Every line of the listing below is to be repeated exactly; the pictures stay out.

_TASK INPUTS_:

━━━━━━━━

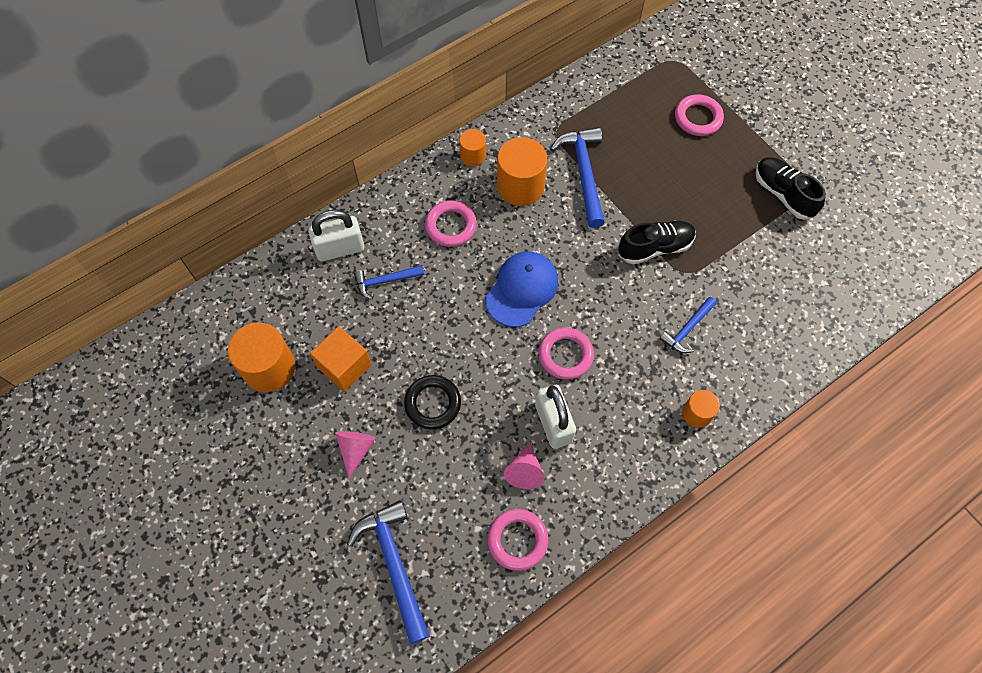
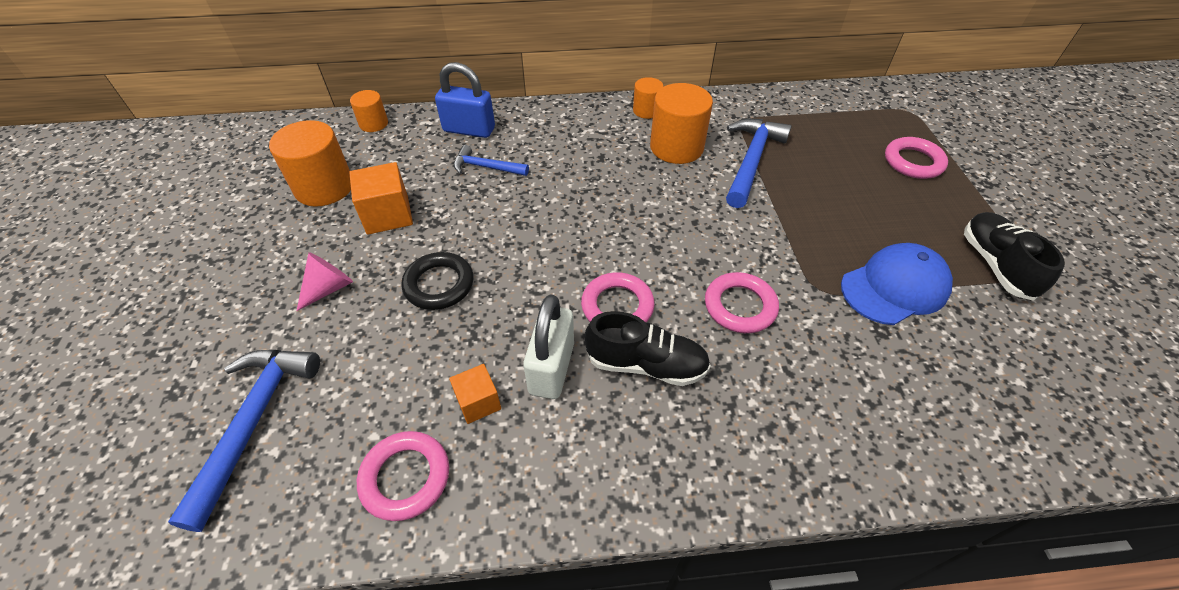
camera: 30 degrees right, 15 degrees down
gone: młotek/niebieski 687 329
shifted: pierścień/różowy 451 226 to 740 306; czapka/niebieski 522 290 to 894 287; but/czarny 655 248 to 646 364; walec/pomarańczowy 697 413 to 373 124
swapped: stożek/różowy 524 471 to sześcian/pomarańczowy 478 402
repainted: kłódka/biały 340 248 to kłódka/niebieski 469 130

━━━━━━━━

_TASK ANSWER_:
camera: 30 degrees right, 15 degrees down
gone: młotek/niebieski 687 329
shifted: pierścień/różowy 451 226 to 740 306; czapka/niebieski 522 290 to 894 287; but/czarny 655 248 to 646 364; walec/pomarańczowy 697 413 to 373 124
swapped: stożek/różowy 524 471 to sześcian/pomarańczowy 478 402
repainted: kłódka/biały 340 248 to kłódka/niebieski 469 130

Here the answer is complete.